##### Exercise material
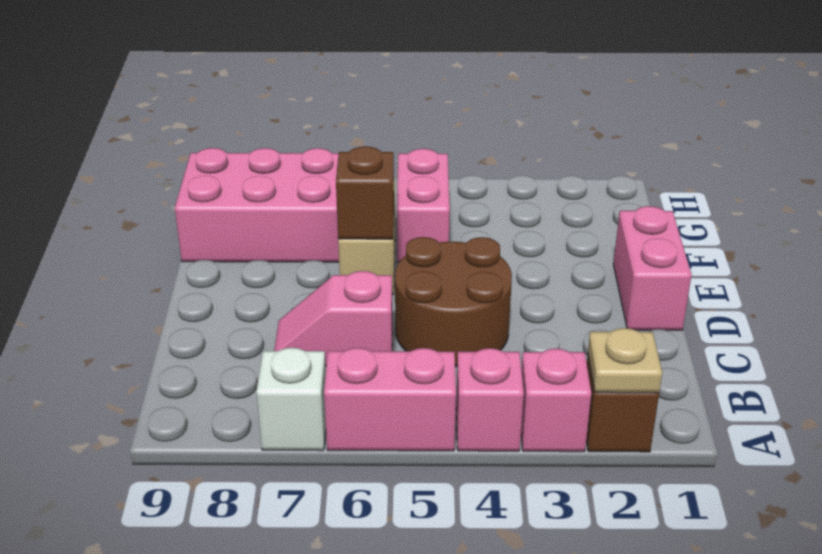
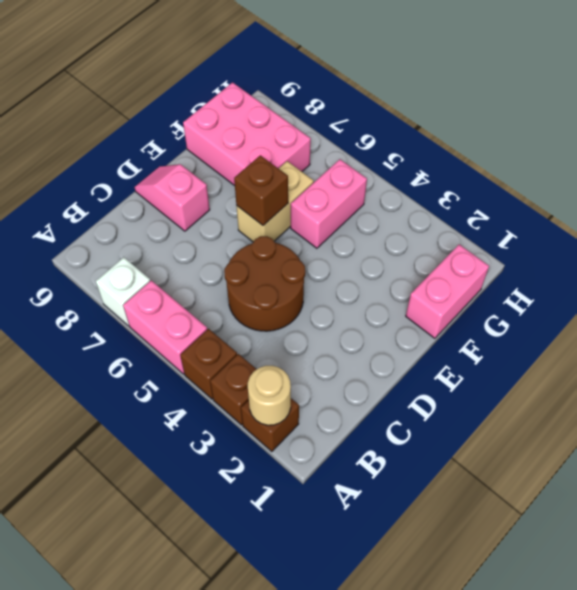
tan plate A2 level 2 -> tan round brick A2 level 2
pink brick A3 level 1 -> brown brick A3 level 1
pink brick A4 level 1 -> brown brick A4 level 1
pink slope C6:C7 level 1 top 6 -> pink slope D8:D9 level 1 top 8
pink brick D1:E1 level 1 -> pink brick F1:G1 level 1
##########
##### Exercise material
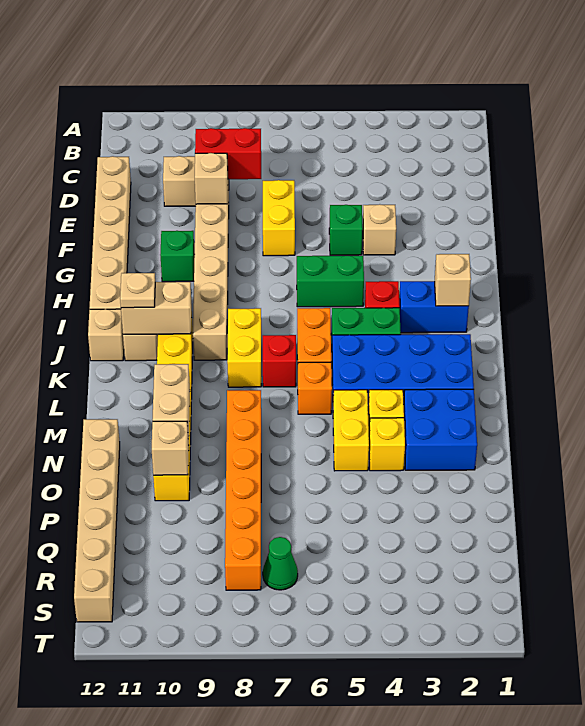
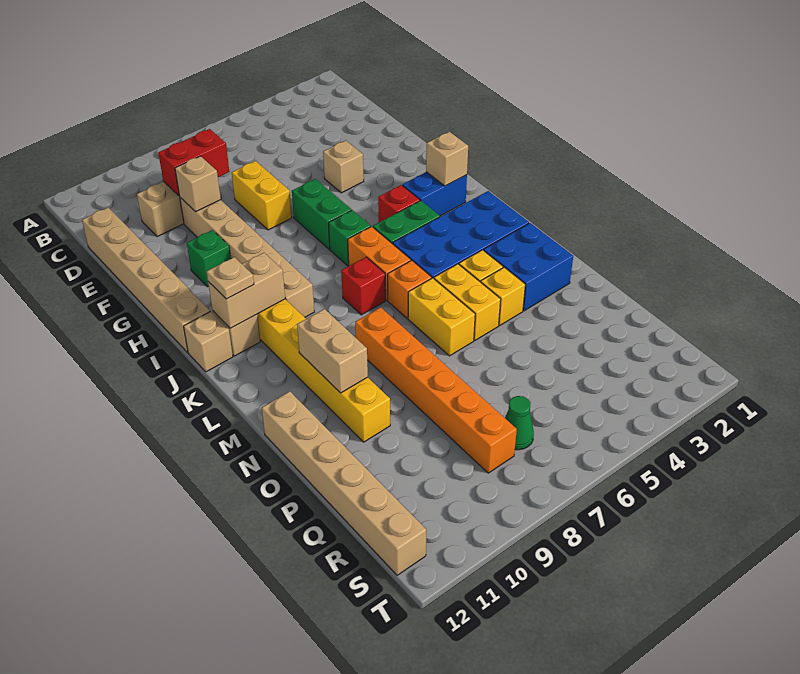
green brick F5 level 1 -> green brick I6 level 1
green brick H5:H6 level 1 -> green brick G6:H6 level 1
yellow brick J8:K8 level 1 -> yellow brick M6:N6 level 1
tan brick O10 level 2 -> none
##########
Exercise: Looking at the records above, return exactly the lines from the line with "green brick F5" to the line with "tan brick O10 level 2 -> none", both ends included.

Solution below:
green brick F5 level 1 -> green brick I6 level 1
green brick H5:H6 level 1 -> green brick G6:H6 level 1
yellow brick J8:K8 level 1 -> yellow brick M6:N6 level 1
tan brick O10 level 2 -> none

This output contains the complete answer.